**Your goal:** Your copy of the data below must be exact and must leave out all pictures.

**Recorded data:**
-- Opening Marker --

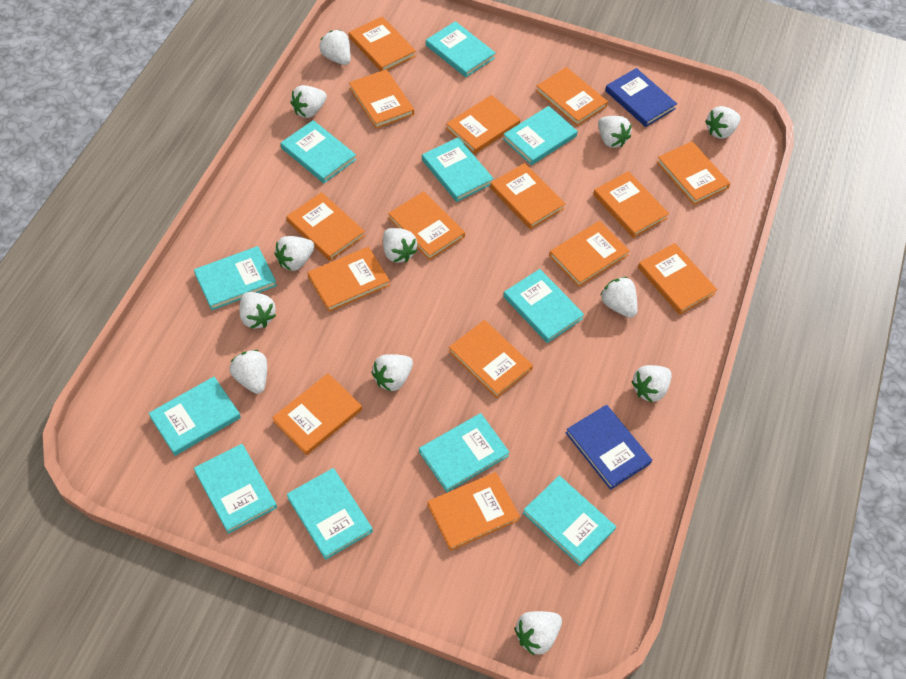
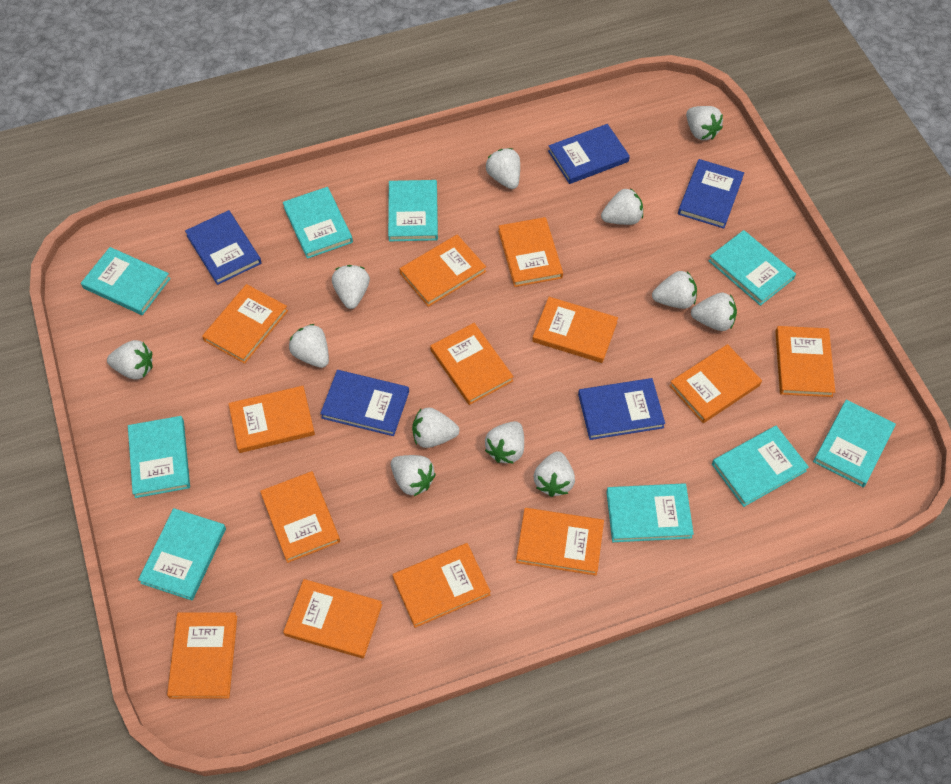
blue book: 2 -> 5
orange book: 15 -> 13
turquoise book: 11 -> 9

-- Closing Marker --

**Exercise solution:**
blue book: 2 -> 5
orange book: 15 -> 13
turquoise book: 11 -> 9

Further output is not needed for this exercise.